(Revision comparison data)

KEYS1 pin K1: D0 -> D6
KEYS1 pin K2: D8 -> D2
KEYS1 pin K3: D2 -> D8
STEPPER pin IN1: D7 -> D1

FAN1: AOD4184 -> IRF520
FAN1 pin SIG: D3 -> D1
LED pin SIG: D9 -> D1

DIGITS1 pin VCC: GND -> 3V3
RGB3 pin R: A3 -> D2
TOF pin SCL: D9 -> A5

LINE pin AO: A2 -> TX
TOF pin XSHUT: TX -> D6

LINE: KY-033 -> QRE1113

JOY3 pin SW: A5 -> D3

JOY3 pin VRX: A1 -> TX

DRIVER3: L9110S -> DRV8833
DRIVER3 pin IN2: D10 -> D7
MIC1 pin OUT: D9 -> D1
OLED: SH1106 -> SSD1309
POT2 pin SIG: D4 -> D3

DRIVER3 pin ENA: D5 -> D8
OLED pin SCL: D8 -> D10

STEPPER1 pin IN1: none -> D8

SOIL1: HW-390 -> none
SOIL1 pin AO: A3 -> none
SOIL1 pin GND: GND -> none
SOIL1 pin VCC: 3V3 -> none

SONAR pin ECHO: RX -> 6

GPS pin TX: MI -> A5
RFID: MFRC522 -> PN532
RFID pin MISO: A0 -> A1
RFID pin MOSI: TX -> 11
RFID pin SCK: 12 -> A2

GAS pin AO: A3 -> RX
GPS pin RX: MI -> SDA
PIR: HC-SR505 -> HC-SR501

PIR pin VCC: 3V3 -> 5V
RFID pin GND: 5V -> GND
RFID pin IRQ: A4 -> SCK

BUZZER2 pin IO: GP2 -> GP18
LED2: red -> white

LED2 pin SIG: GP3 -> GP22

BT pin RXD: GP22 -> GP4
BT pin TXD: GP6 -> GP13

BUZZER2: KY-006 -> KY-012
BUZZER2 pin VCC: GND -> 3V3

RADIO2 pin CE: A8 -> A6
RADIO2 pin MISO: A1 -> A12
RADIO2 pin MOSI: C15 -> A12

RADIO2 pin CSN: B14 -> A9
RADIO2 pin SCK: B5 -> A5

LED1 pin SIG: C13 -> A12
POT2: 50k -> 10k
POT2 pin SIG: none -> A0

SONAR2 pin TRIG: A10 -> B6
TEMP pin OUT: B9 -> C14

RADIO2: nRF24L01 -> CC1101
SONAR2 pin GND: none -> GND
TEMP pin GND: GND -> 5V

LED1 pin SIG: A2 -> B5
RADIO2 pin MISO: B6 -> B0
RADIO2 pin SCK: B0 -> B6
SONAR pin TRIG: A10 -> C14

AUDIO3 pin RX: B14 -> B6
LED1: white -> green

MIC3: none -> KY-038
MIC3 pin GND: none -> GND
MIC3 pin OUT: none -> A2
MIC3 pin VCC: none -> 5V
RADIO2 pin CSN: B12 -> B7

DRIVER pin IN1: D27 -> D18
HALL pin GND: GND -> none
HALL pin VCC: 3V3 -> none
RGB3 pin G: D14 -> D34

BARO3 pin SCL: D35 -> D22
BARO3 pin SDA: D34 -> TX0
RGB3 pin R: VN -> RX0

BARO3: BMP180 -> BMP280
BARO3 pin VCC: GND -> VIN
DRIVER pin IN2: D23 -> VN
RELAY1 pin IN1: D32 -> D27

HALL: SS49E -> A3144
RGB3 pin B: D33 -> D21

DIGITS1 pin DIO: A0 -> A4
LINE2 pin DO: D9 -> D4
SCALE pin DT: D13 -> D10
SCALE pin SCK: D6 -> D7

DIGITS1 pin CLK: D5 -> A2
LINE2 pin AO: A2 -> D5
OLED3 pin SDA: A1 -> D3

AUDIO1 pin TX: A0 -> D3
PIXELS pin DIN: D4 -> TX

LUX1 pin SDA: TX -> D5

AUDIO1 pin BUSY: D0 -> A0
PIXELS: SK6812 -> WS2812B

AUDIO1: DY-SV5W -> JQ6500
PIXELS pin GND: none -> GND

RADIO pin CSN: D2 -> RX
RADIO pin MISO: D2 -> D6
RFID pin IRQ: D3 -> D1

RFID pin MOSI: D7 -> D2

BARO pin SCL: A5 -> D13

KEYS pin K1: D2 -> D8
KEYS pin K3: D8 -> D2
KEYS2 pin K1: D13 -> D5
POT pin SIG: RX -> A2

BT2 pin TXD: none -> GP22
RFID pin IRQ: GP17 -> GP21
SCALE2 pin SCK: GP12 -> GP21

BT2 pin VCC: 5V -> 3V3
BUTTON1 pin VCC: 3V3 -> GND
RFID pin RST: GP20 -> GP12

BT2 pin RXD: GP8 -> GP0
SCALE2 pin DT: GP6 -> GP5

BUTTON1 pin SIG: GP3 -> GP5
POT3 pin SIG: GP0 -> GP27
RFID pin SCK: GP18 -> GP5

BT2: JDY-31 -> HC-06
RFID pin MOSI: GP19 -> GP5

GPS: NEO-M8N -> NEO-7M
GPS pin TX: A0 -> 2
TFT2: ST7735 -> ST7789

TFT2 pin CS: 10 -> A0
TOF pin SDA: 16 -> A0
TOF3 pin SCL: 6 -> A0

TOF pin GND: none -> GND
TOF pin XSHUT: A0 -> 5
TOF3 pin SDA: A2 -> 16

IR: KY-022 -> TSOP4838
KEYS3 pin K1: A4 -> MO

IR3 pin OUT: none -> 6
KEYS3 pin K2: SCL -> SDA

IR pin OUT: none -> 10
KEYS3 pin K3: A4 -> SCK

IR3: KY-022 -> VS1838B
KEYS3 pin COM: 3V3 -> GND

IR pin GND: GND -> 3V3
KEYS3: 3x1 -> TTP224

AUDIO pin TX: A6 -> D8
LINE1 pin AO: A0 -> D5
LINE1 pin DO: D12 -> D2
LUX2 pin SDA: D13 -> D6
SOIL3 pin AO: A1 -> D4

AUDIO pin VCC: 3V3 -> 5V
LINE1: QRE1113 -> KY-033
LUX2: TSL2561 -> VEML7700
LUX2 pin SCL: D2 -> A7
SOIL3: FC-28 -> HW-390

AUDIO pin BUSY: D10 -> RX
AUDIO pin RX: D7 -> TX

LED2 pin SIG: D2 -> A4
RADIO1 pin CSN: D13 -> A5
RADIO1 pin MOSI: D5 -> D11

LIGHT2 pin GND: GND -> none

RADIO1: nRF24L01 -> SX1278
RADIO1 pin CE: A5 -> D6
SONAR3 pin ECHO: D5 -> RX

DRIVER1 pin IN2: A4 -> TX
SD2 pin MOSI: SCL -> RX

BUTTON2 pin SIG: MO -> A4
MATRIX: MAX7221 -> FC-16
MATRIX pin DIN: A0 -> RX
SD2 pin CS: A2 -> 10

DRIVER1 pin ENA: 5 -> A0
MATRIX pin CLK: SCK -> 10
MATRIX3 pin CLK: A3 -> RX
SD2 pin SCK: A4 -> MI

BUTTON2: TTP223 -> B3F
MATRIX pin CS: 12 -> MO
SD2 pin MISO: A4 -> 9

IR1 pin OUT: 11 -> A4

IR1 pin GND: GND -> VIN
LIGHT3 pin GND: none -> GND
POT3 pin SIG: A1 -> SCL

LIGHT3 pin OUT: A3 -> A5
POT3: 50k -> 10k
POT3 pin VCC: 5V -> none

Your goal »
Give the number of lines in the data that contain the string "TRIG" and nothing more.

Exercise output »
2